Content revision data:
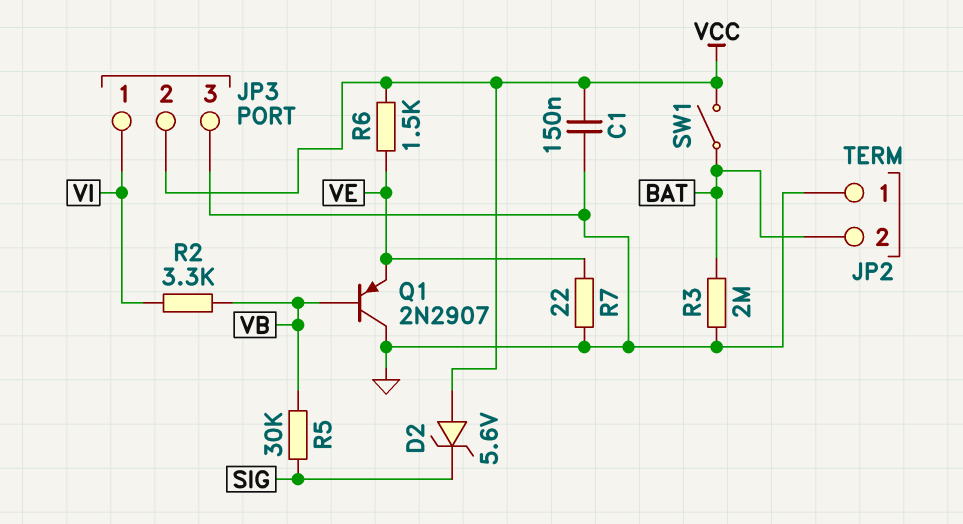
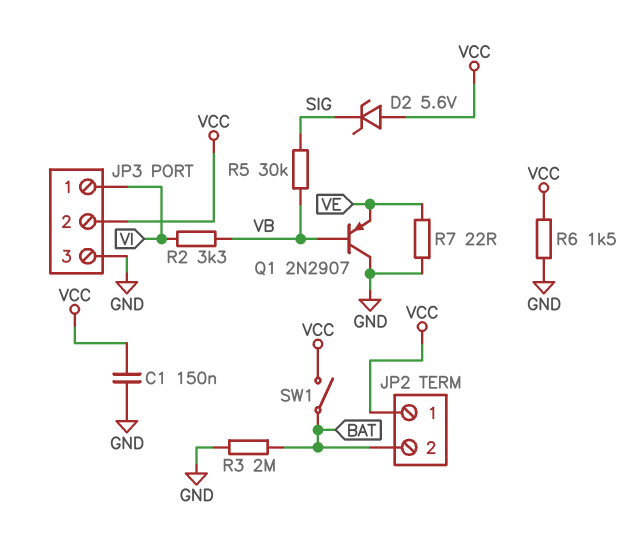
JP2 pin 1: GND -> VCC
R6: 1.5k (VCC, VE) -> 1.5k (GND, VCC)

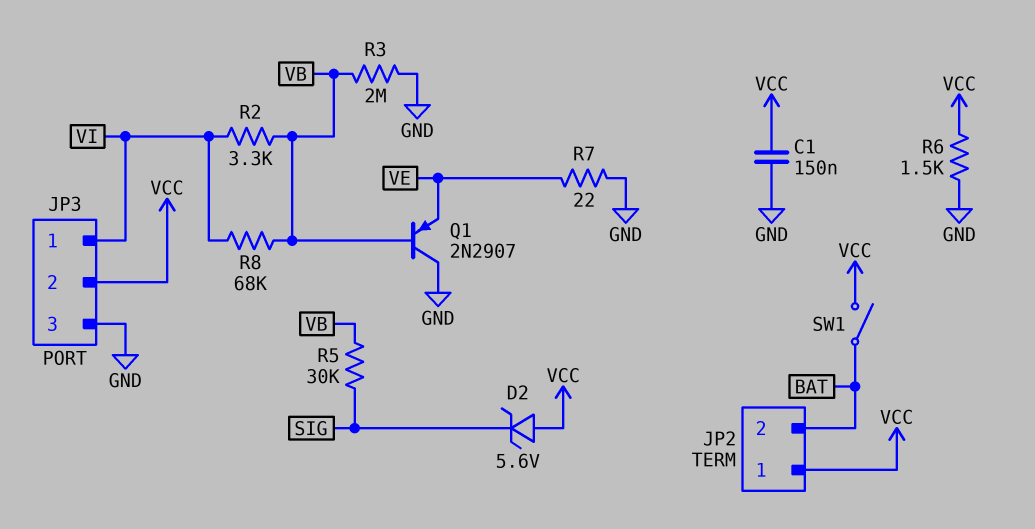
R3: 2M (BAT, GND) -> 2M (GND, VB)
R8: none -> 68k (VB, VI)

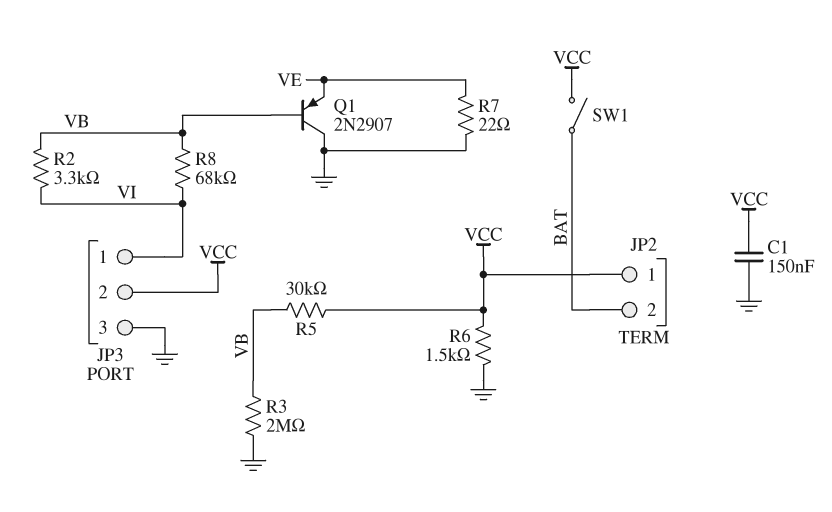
D2: zener 5.6V (A VCC, K SIG) -> none
R5: 30k (SIG, VB) -> 30k (VB, VCC)

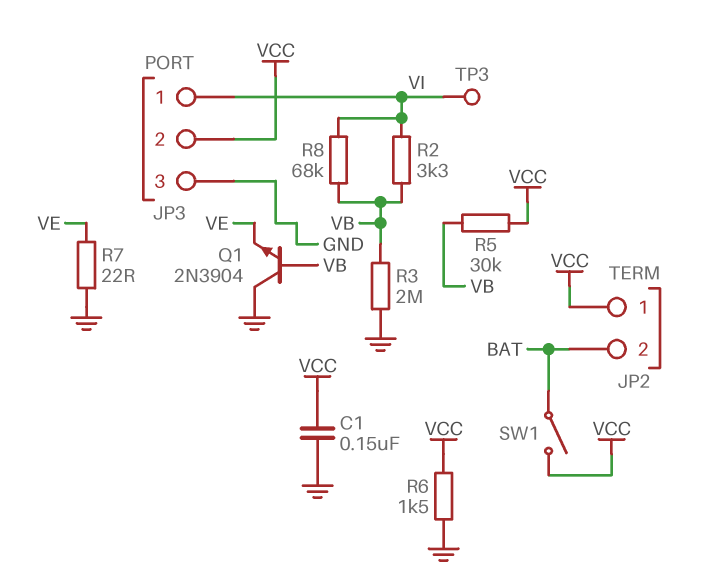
Q1: PNP 2N2907 (B VB, C GND, E VE) -> NPN 2N3904 (B VB, C GND, E VE)
TP3: none -> test point (VI)

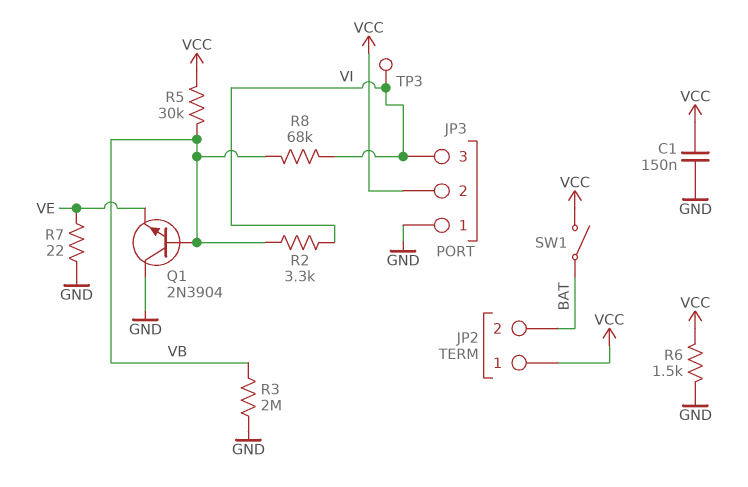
JP3 pin 1: VI -> GND
JP3 pin 3: GND -> VI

*TASK ITEM*.
Your copy must match the records above word for word and contain no pictures.

*PROBLEM SOLUTION*.
JP2 pin 1: GND -> VCC
R6: 1.5k (VCC, VE) -> 1.5k (GND, VCC)

R3: 2M (BAT, GND) -> 2M (GND, VB)
R8: none -> 68k (VB, VI)

D2: zener 5.6V (A VCC, K SIG) -> none
R5: 30k (SIG, VB) -> 30k (VB, VCC)

Q1: PNP 2N2907 (B VB, C GND, E VE) -> NPN 2N3904 (B VB, C GND, E VE)
TP3: none -> test point (VI)

JP3 pin 1: VI -> GND
JP3 pin 3: GND -> VI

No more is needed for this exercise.